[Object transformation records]
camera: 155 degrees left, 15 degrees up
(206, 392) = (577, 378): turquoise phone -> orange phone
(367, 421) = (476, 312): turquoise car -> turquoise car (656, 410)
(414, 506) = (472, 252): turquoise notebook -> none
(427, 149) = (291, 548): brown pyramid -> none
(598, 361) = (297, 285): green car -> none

● Problem details
Word for word, write out each record shown above.

● Task response
camera: 155 degrees left, 15 degrees up
(206, 392) = (577, 378): turquoise phone -> orange phone
(367, 421) = (476, 312): turquoise car -> turquoise car (656, 410)
(414, 506) = (472, 252): turquoise notebook -> none
(427, 149) = (291, 548): brown pyramid -> none
(598, 361) = (297, 285): green car -> none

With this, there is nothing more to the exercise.